__Study material__
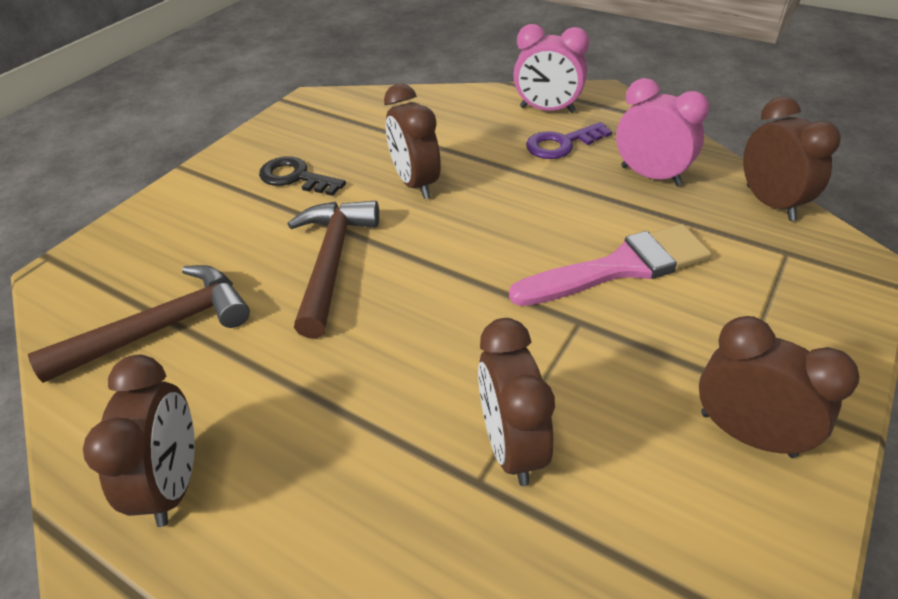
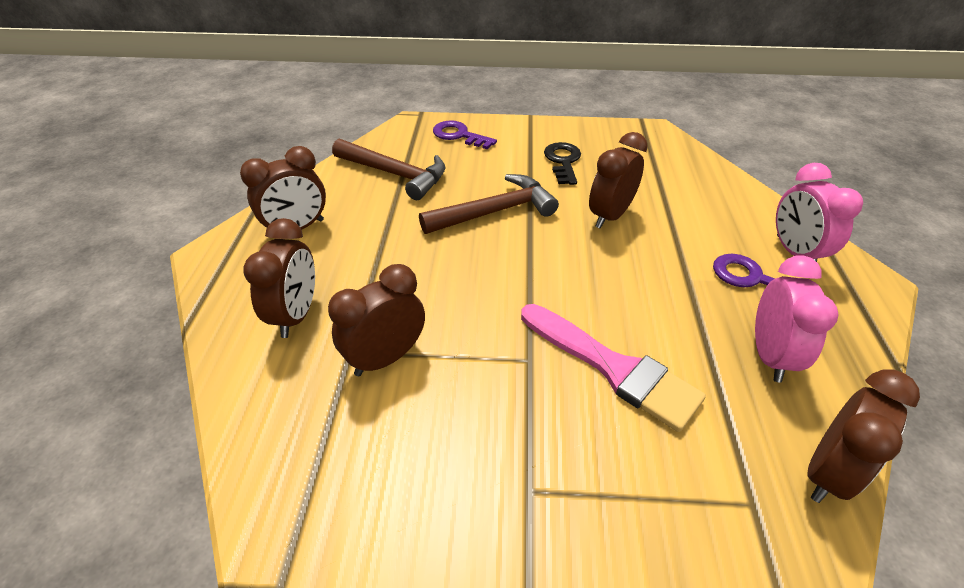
camera: 60 degrees right, 0 degrees up
(147, 238) = (459, 135): none -> purple key
(747, 434) = (472, 508): brown clock -> brown clock (296, 315)

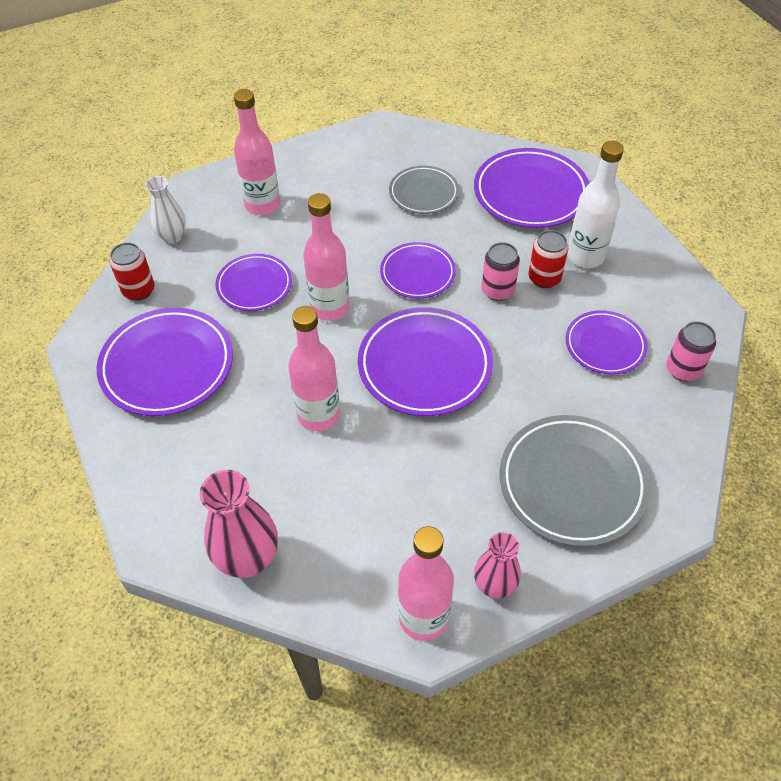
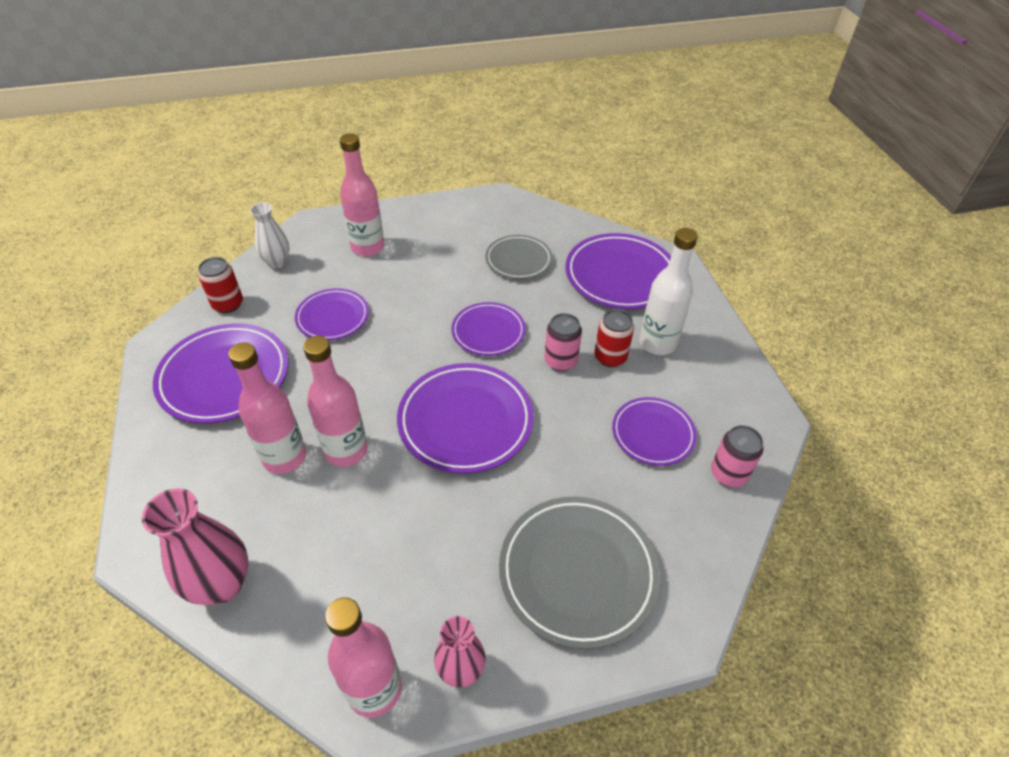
camera: 10 degrees right, 5 degrees down
(330, 307) = (394, 349): pink bottle -> pink bottle (284, 457)

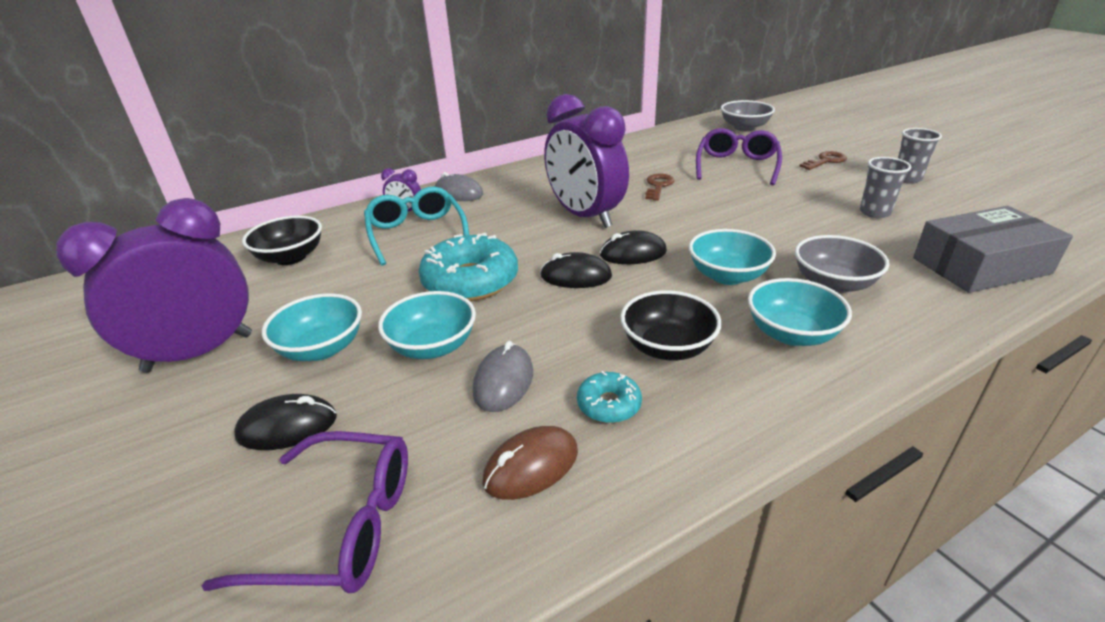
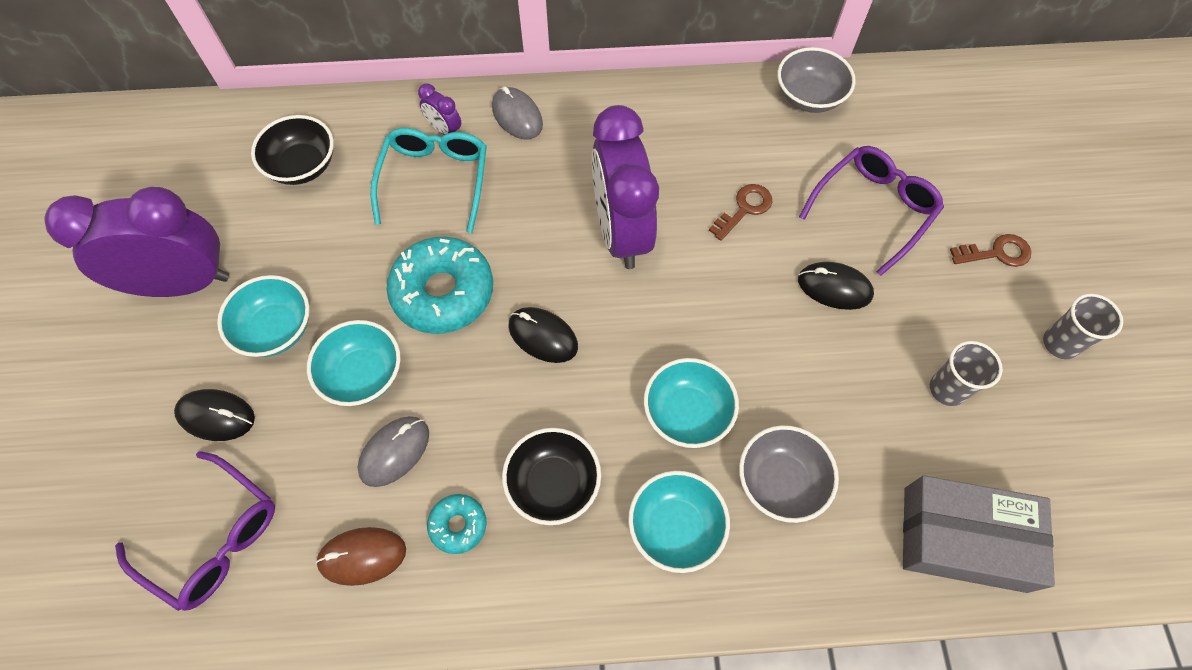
camera: 25 degrees right, 30 degrees up
(633, 253) = (623, 327): black mouse -> black mouse (834, 287)
(744, 128) = (966, 118): grey bowl -> grey bowl (809, 97)

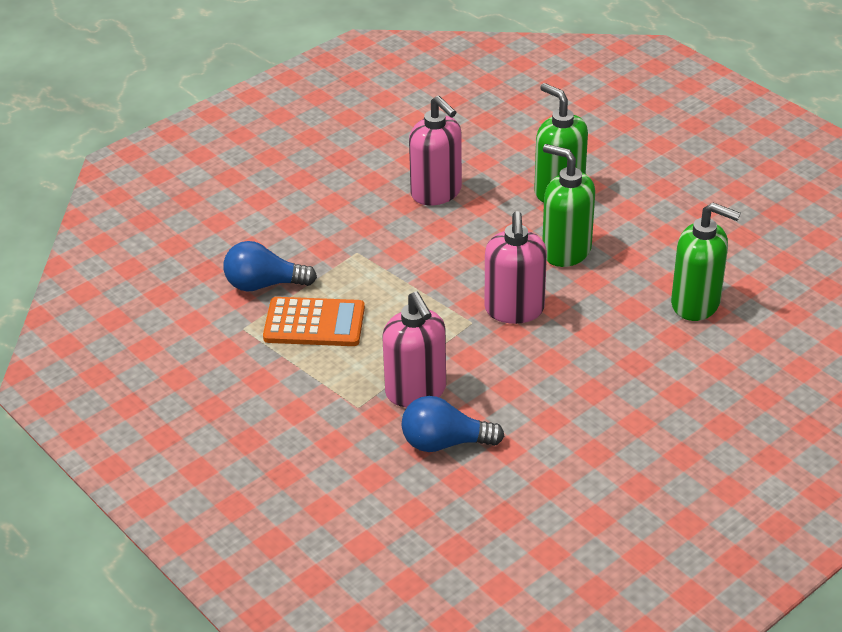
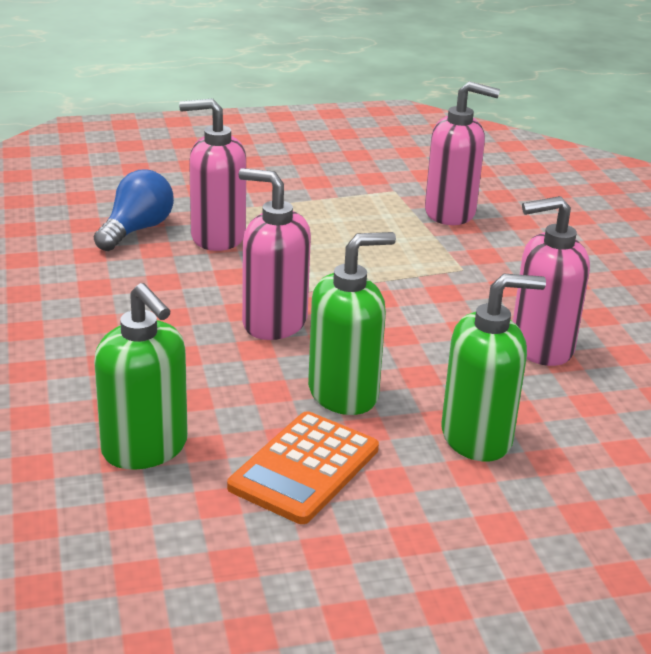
camera: 115 degrees right, 10 degrees down
(264, 284) = (450, 213): blue light bulb -> pink soap dispenser
(314, 323) = (367, 220): orange calculator -> orange calculator (304, 468)
(696, 304) = (145, 448): green soap dispenser -> green soap dispenser turned 90 degrees counterclockwise

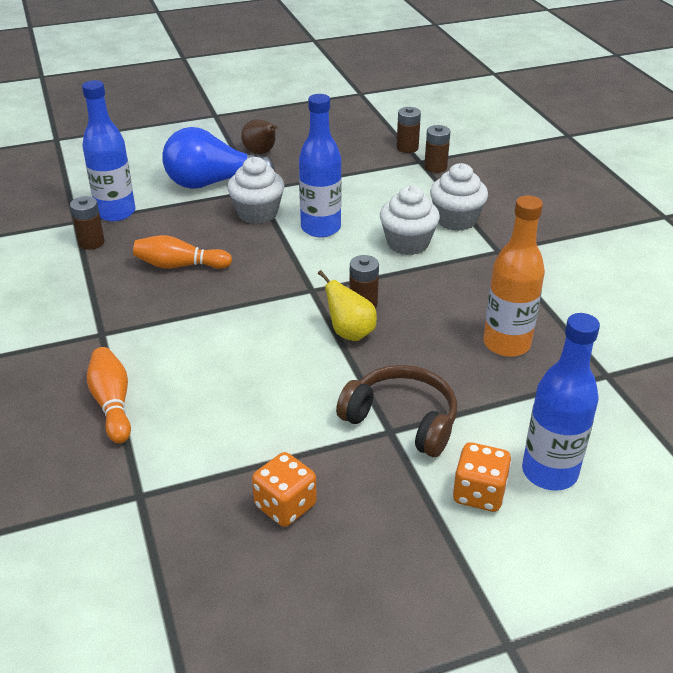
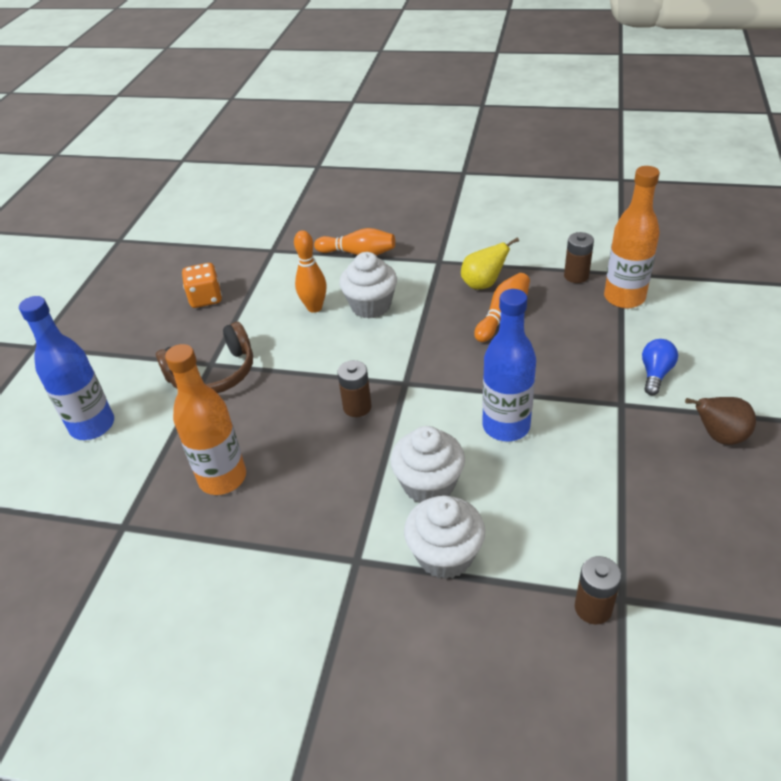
camera: 125 degrees right, 5 degrees up
(116, 212) = (624, 298): blue bottle -> orange bottle
(212, 183) = (655, 374): blue light bulb -> blue light bulb, size x0.47
(242, 393) = (314, 307): none -> orange bowling pin
(257, 213) = (567, 389): white cupcake -> white cupcake (370, 306)
(350, 333) = (328, 384): yellow pear -> yellow pear (483, 284)
(407, 148) = (672, 604): brown battery -> none
(479, 493) = (120, 382): orange dice -> none

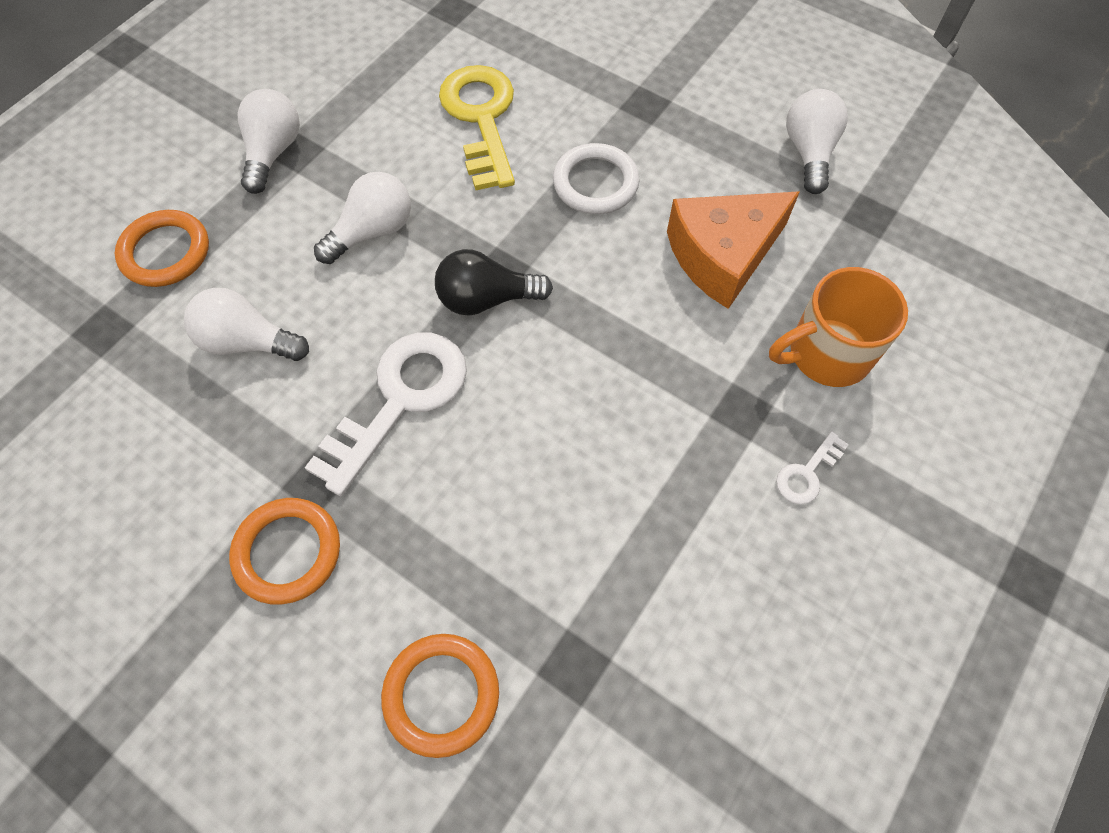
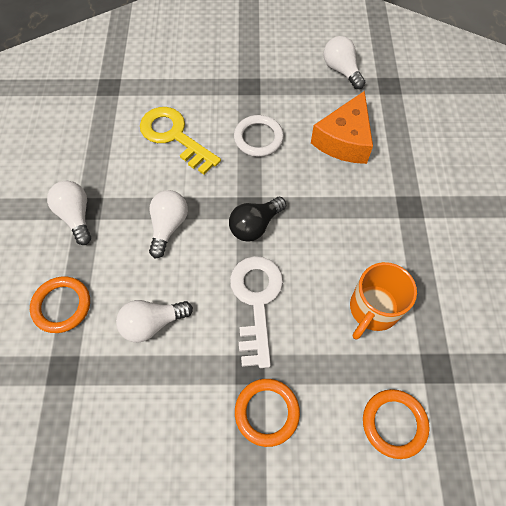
camera: 35 degrees left, 0 degrees up
(807, 473) = (457, 217): white key -> none
(826, 354) = (422, 159): orange mug -> orange mug (373, 309)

__Task objective__
Your copy of the entries must be exact and must not include any of their pictures.

__Response below__
camera: 60 degrees right, 0 degrees up
(147, 238) = (459, 135): none -> purple key
(747, 434) = (472, 508): brown clock -> brown clock (296, 315)

camera: 10 degrees right, 5 degrees down
(330, 307) = (394, 349): pink bottle -> pink bottle (284, 457)

camera: 25 degrees right, 30 degrees up
(633, 253) = (623, 327): black mouse -> black mouse (834, 287)
(744, 128) = (966, 118): grey bowl -> grey bowl (809, 97)

camera: 115 degrees right, 10 degrees down
(264, 284) = (450, 213): blue light bulb -> pink soap dispenser
(314, 323) = (367, 220): orange calculator -> orange calculator (304, 468)
(696, 304) = (145, 448): green soap dispenser -> green soap dispenser turned 90 degrees counterclockwise

camera: 125 degrees right, 5 degrees up
(116, 212) = (624, 298): blue bottle -> orange bottle
(212, 183) = (655, 374): blue light bulb -> blue light bulb, size x0.47
(242, 393) = (314, 307): none -> orange bowling pin
(257, 213) = (567, 389): white cupcake -> white cupcake (370, 306)
(350, 333) = (328, 384): yellow pear -> yellow pear (483, 284)
(407, 148) = (672, 604): brown battery -> none
(479, 493) = (120, 382): orange dice -> none

camera: 35 degrees left, 0 degrees up
(807, 473) = (457, 217): white key -> none
(826, 354) = (422, 159): orange mug -> orange mug (373, 309)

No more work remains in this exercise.